Extracted data entries
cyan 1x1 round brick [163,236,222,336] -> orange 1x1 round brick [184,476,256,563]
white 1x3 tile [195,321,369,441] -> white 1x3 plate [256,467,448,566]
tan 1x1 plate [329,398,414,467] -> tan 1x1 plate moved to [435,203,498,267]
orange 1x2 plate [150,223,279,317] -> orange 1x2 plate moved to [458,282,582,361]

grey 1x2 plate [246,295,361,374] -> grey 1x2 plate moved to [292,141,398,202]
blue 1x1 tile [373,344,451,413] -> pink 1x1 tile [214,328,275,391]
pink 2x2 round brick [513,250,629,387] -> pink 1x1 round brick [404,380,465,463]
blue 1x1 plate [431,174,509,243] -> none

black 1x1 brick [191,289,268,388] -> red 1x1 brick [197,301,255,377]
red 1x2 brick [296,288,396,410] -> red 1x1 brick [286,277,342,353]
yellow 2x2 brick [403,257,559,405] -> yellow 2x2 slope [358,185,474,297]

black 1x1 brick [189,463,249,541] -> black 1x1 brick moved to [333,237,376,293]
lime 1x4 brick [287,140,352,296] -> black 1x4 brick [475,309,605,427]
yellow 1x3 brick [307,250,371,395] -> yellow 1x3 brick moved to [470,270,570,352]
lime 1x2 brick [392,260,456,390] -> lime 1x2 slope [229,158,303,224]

> [PROBLEM]
Determine which lines above include the word "blue", and report those lines in full.

> [OUTPUT]
blue 1x1 tile [373,344,451,413] -> pink 1x1 tile [214,328,275,391]
blue 1x1 plate [431,174,509,243] -> none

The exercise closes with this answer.